__GIVEN EXERCISE__
Convert the entries below into a JSON array of strings, with one string per line and blank lines omitted.

__RECORDS TO PROCESS__
----

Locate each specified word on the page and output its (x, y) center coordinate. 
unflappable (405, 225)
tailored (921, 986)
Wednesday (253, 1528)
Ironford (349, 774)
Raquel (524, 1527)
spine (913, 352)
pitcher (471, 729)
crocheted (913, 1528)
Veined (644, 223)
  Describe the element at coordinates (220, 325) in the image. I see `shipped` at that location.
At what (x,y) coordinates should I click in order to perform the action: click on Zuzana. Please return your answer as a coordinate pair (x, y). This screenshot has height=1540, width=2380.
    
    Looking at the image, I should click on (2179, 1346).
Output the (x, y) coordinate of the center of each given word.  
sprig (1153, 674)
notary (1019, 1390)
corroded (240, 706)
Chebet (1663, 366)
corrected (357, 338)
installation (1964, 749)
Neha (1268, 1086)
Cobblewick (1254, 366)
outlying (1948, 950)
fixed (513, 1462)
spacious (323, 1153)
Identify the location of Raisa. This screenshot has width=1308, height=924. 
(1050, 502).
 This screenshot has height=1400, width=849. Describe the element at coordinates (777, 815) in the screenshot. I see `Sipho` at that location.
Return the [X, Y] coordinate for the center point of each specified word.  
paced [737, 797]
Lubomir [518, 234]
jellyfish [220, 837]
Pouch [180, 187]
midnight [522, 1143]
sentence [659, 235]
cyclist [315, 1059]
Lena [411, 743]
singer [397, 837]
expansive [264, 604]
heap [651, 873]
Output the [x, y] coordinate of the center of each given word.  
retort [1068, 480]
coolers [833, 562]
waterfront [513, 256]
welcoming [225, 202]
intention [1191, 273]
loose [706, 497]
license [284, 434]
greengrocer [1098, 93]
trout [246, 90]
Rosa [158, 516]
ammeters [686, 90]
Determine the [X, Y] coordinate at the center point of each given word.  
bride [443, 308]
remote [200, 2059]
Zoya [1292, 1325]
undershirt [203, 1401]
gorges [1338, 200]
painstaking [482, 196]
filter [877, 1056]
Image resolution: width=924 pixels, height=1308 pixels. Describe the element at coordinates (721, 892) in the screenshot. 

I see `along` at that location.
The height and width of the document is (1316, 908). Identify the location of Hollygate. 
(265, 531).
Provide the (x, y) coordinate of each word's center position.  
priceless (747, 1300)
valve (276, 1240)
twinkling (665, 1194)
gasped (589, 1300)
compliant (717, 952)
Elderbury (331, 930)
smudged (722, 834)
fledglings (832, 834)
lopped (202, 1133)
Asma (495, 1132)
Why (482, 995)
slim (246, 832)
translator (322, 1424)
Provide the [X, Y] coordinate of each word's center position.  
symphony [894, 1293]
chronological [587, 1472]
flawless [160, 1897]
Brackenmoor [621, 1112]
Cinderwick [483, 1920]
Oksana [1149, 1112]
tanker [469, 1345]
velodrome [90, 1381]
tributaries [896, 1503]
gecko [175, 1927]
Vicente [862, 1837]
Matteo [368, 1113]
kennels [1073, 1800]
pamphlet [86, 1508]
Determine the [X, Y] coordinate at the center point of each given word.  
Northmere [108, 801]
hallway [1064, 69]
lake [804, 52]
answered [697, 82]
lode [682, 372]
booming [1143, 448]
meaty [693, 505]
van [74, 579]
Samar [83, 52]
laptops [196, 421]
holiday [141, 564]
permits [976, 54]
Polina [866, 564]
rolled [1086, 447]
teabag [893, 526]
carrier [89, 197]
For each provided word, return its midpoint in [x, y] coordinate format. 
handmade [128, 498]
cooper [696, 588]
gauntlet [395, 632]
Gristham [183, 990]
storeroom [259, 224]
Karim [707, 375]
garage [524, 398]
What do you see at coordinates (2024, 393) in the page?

----

__FINAL RESULT__
[
  "Locate each specified word on the page and output its (x, y) center coordinate. ",
  "unflappable (405, 225)",
  "tailored (921, 986)",
  "Wednesday (253, 1528)",
  "Ironford (349, 774)",
  "Raquel (524, 1527)",
  "spine (913, 352)",
  "pitcher (471, 729)",
  "crocheted (913, 1528)",
  "Veined (644, 223)",
  "  Describe the element at coordinates (220, 325) in the image. I see `shipped` at that location.",
  "At what (x,y) coordinates should I click in order to perform the action: click on Zuzana. Please return your answer as a coordinate pair (x, y). This screenshot has height=1540, width=2380.",
  "    Looking at the image, I should click on (2179, 1346).",
  "Output the (x, y) coordinate of the center of each given word.  ",
  "sprig (1153, 674)",
  "notary (1019, 1390)",
  "corroded (240, 706)",
  "Chebet (1663, 366)",
  "corrected (357, 338)",
  "installation (1964, 749)",
  "Neha (1268, 1086)",
  "Cobblewick (1254, 366)",
  "outlying (1948, 950)",
  "fixed (513, 1462)",
  "spacious (323, 1153)",
  "Identify the location of Raisa. This screenshot has width=1308, height=924. ",
  "(1050, 502).",
  " This screenshot has height=1400, width=849. Describe the element at coordinates (777, 815) in the screenshot. I see `Sipho` at that location.",
  "Return the [X, Y] coordinate for the center point of each specified word.  ",
  "paced [737, 797]",
  "Lubomir [518, 234]",
  "jellyfish [220, 837]",
  "Pouch [180, 187]",
  "midnight [522, 1143]",
  "sentence [659, 235]",
  "cyclist [315, 1059]",
  "Lena [411, 743]",
  "singer [397, 837]",
  "expansive [264, 604]",
  "heap [651, 873]",
  "Output the [x, y] coordinate of the center of each given word.  ",
  "retort [1068, 480]",
  "coolers [833, 562]",
  "waterfront [513, 256]",
  "welcoming [225, 202]",
  "intention [1191, 273]",
  "loose [706, 497]",
  "license [284, 434]",
  "greengrocer [1098, 93]",
  "trout [246, 90]",
  "Rosa [158, 516]",
  "ammeters [686, 90]",
  "Determine the [X, Y] coordinate at the center point of each given word.  ",
  "bride [443, 308]",
  "remote [200, 2059]",
  "Zoya [1292, 1325]",
  "undershirt [203, 1401]",
  "gorges [1338, 200]",
  "painstaking [482, 196]",
  "filter [877, 1056]",
  "Image resolution: width=924 pixels, height=1308 pixels. Describe the element at coordinates (721, 892) in the screenshot. ",
  "I see `along` at that location.",
  "The height and width of the document is (1316, 908). Identify the location of Hollygate. ",
  "(265, 531).",
  "Provide the (x, y) coordinate of each word's center position.  ",
  "priceless (747, 1300)",
  "valve (276, 1240)",
  "twinkling (665, 1194)",
  "gasped (589, 1300)",
  "compliant (717, 952)",
  "Elderbury (331, 930)",
  "smudged (722, 834)",
  "fledglings (832, 834)",
  "lopped (202, 1133)",
  "Asma (495, 1132)",
  "Why (482, 995)",
  "slim (246, 832)",
  "translator (322, 1424)",
  "Provide the [X, Y] coordinate of each word's center position.  ",
  "symphony [894, 1293]",
  "chronological [587, 1472]",
  "flawless [160, 1897]",
  "Brackenmoor [621, 1112]",
  "Cinderwick [483, 1920]",
  "Oksana [1149, 1112]",
  "tanker [469, 1345]",
  "velodrome [90, 1381]",
  "tributaries [896, 1503]",
  "gecko [175, 1927]",
  "Vicente [862, 1837]",
  "Matteo [368, 1113]",
  "kennels [1073, 1800]",
  "pamphlet [86, 1508]",
  "Determine the [X, Y] coordinate at the center point of each given word.  ",
  "Northmere [108, 801]",
  "hallway [1064, 69]",
  "lake [804, 52]",
  "answered [697, 82]",
  "lode [682, 372]",
  "booming [1143, 448]",
  "meaty [693, 505]",
  "van [74, 579]",
  "Samar [83, 52]",
  "laptops [196, 421]",
  "holiday [141, 564]",
  "permits [976, 54]",
  "Polina [866, 564]",
  "rolled [1086, 447]",
  "teabag [893, 526]",
  "carrier [89, 197]",
  "For each provided word, return its midpoint in [x, y] coordinate format. ",
  "handmade [128, 498]",
  "cooper [696, 588]",
  "gauntlet [395, 632]",
  "Gristham [183, 990]",
  "storeroom [259, 224]",
  "Karim [707, 375]",
  "garage [524, 398]",
  "What do you see at coordinates (2024, 393) in the page?"
]